*** Opening of DATA PROVIDED ***
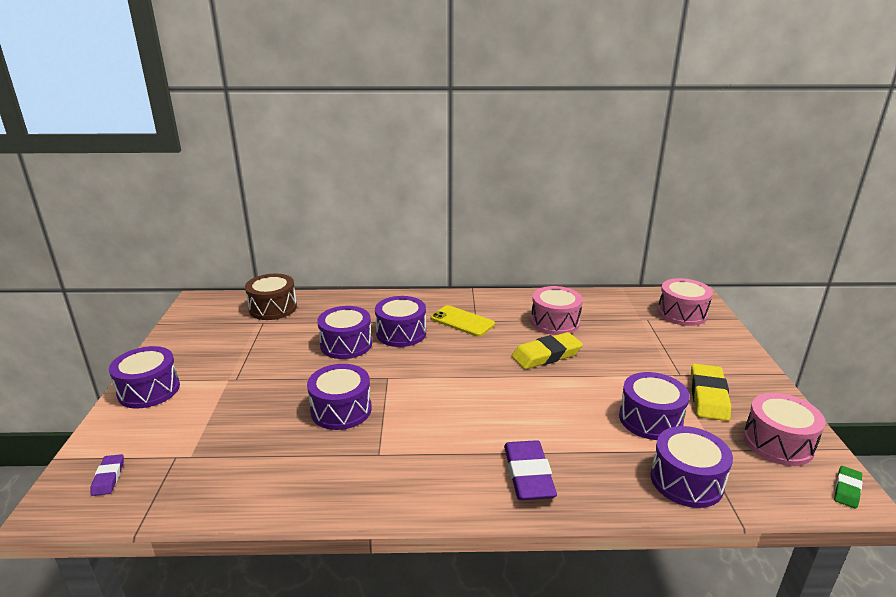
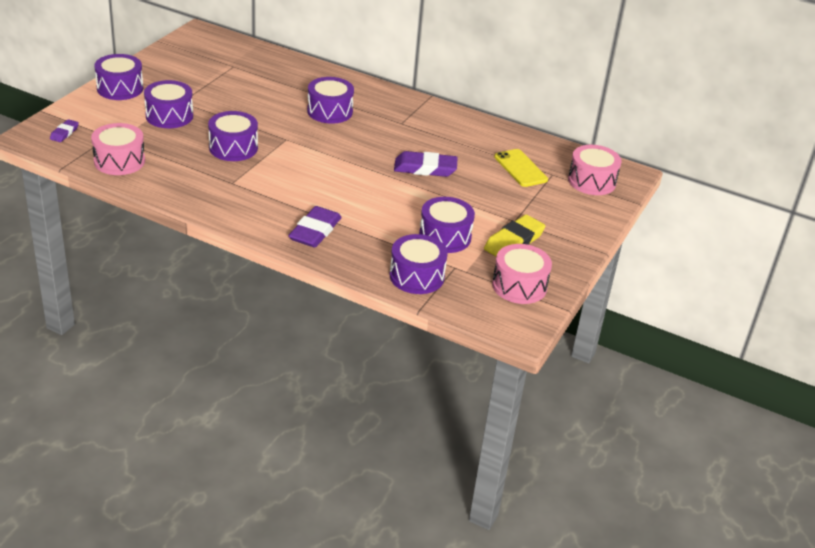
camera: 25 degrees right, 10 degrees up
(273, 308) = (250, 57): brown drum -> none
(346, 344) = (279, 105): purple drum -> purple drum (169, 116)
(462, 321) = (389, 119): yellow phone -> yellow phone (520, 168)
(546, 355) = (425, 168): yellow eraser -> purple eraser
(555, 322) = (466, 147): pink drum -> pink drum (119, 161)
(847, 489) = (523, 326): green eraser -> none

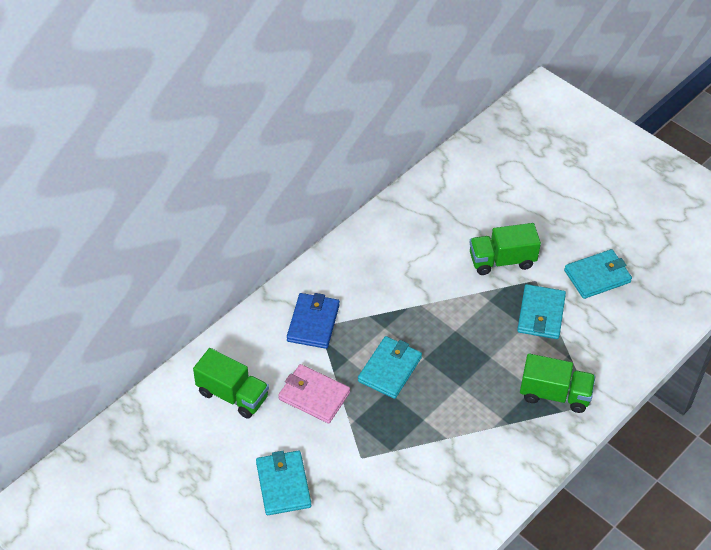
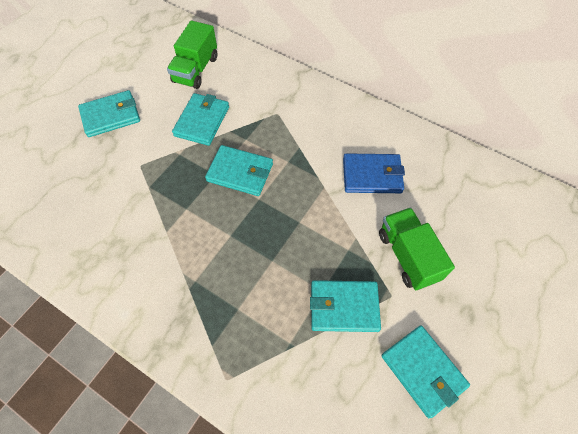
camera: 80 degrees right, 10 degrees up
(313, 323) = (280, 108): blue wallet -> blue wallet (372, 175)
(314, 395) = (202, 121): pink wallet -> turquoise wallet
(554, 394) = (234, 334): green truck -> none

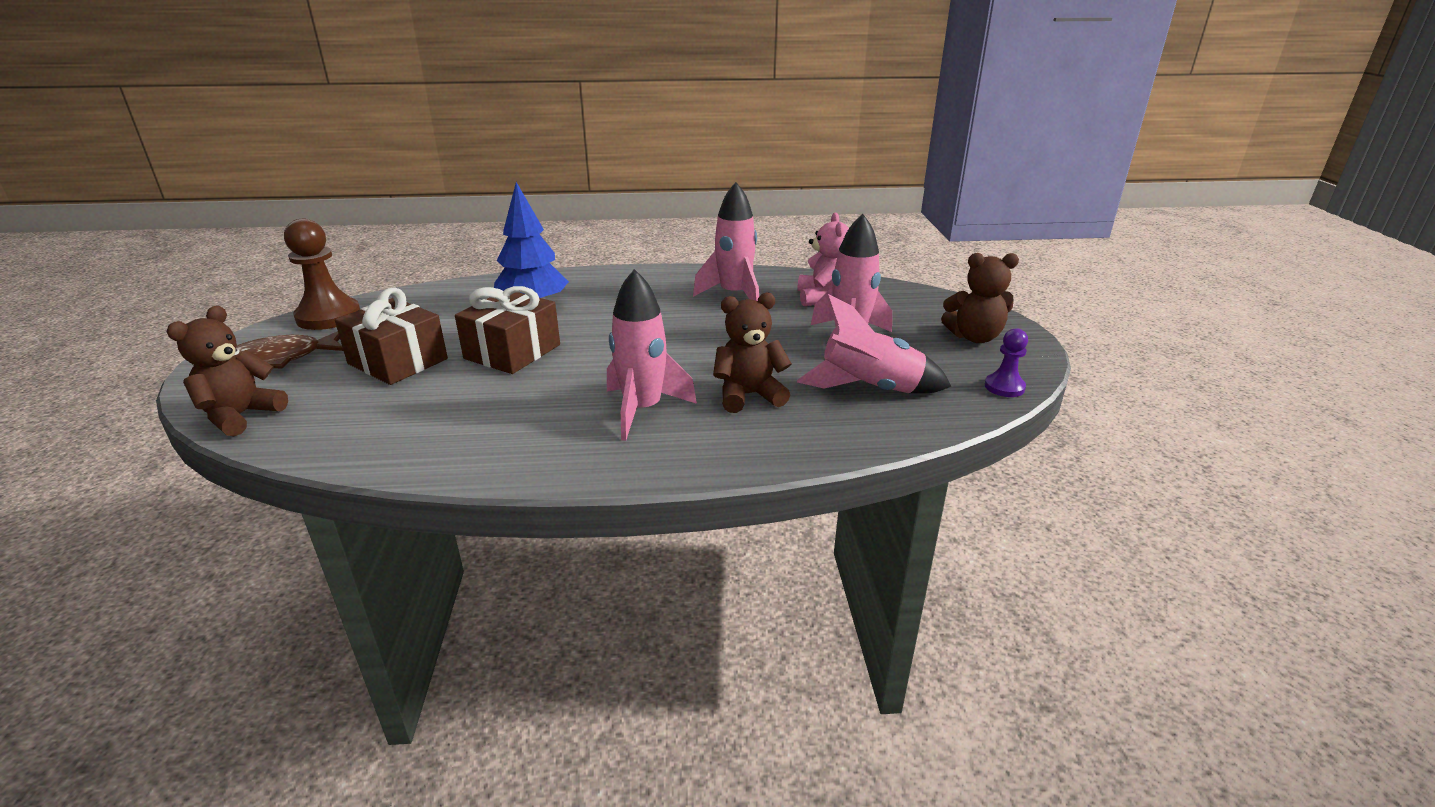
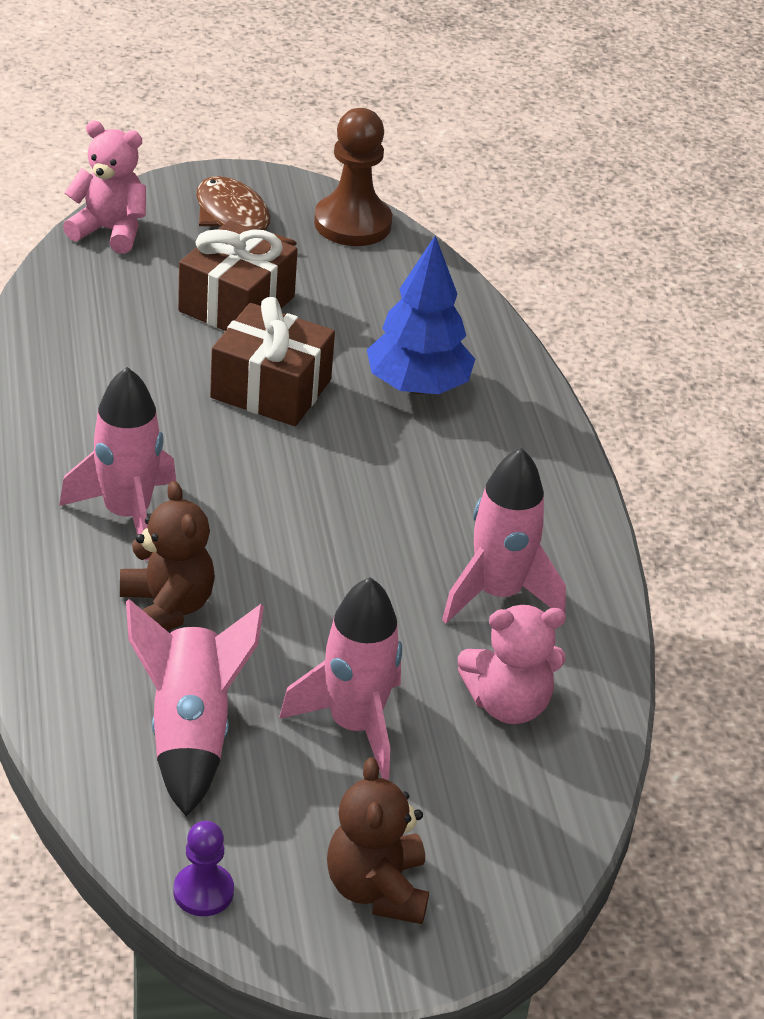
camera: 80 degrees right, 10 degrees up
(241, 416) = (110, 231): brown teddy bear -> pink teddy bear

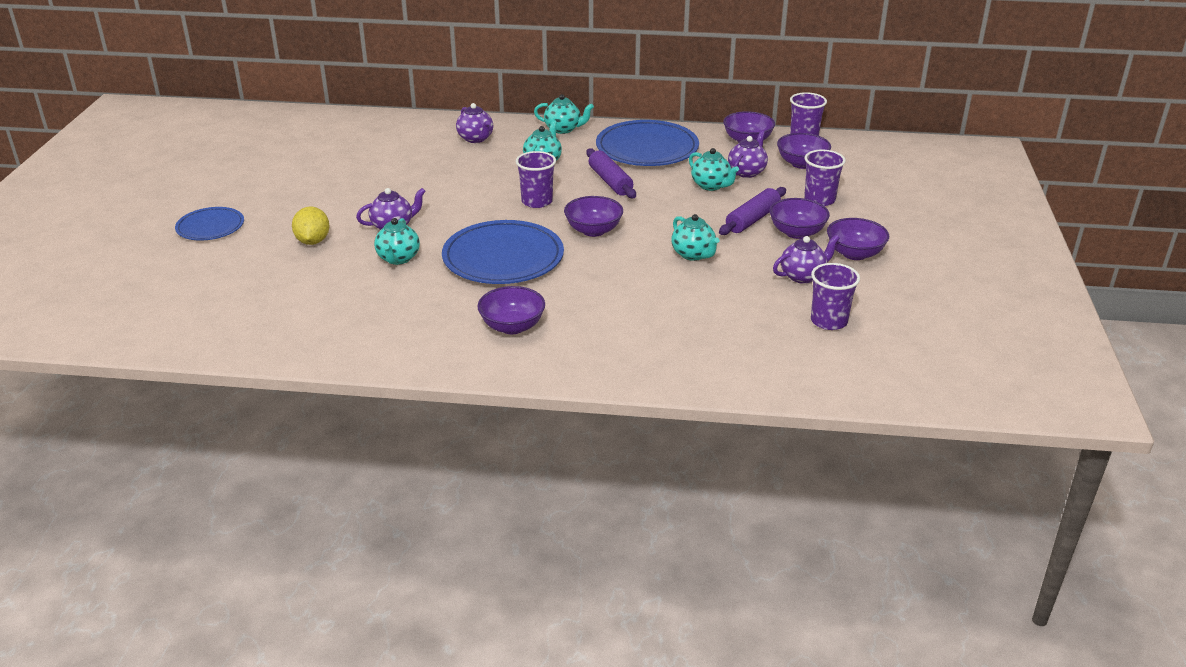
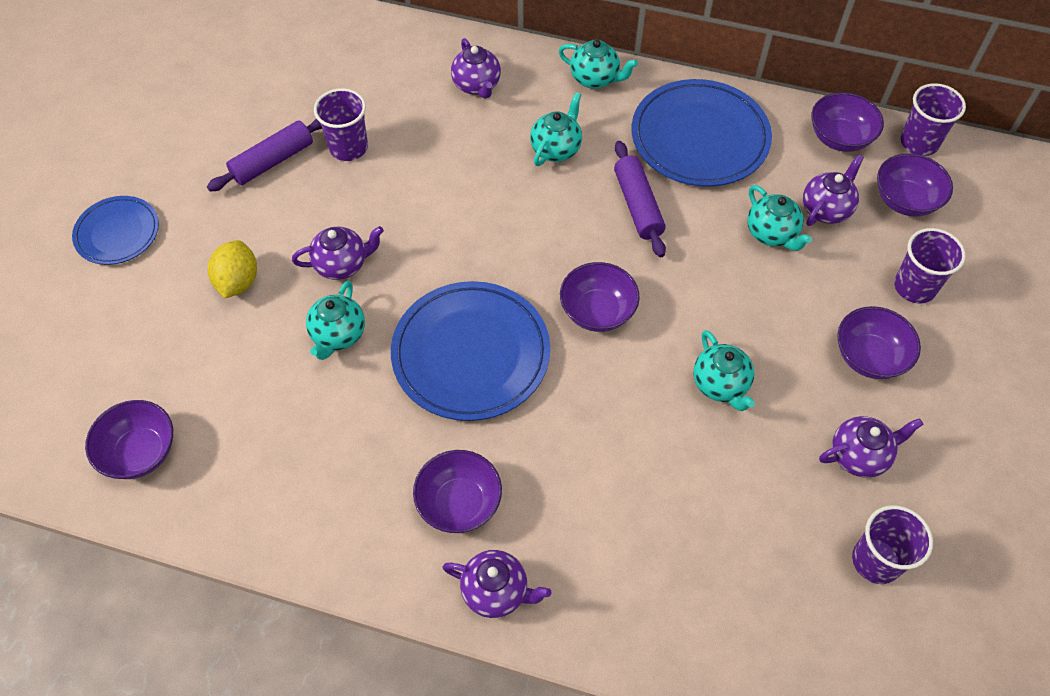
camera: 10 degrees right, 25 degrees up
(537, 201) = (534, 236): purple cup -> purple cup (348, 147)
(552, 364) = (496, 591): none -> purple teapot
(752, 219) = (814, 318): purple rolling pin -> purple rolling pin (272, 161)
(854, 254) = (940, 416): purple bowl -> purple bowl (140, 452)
*** Close of DATA PROVIDED ***
WORK INSTRUCTION: Some lines in the data above may hold the word "camera". Say how many, with no other words.

RESPONSE: 4